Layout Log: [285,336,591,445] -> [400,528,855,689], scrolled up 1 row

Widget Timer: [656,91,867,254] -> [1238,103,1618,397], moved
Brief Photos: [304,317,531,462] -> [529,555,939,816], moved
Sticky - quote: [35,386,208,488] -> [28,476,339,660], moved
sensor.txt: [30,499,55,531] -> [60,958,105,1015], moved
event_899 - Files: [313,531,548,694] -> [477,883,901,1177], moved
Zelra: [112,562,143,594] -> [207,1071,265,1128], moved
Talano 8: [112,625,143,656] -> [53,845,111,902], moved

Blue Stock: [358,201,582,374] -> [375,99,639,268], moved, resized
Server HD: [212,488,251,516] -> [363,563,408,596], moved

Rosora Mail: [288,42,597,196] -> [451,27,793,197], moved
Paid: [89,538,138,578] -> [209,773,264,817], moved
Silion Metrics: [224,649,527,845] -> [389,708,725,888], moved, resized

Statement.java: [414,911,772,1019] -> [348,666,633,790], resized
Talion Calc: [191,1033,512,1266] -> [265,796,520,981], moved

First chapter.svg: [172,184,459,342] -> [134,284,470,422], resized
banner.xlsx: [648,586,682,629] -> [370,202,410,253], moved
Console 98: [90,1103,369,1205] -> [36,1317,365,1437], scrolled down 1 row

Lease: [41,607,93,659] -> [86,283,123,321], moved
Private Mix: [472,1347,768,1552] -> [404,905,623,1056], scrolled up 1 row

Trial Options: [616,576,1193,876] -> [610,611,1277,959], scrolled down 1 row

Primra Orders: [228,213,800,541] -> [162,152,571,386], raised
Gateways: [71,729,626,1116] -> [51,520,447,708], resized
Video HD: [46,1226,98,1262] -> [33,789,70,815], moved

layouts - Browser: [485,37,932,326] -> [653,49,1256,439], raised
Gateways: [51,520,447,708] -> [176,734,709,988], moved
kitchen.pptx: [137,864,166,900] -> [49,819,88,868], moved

• _Work request_: Print exactly the lines between the line with "Video HD: [46,1226,98,1262]" and the final line of the records above, both included.

• _Answer to the problem_:
Video HD: [46,1226,98,1262] -> [33,789,70,815], moved

layouts - Browser: [485,37,932,326] -> [653,49,1256,439], raised
Gateways: [51,520,447,708] -> [176,734,709,988], moved
kitchen.pptx: [137,864,166,900] -> [49,819,88,868], moved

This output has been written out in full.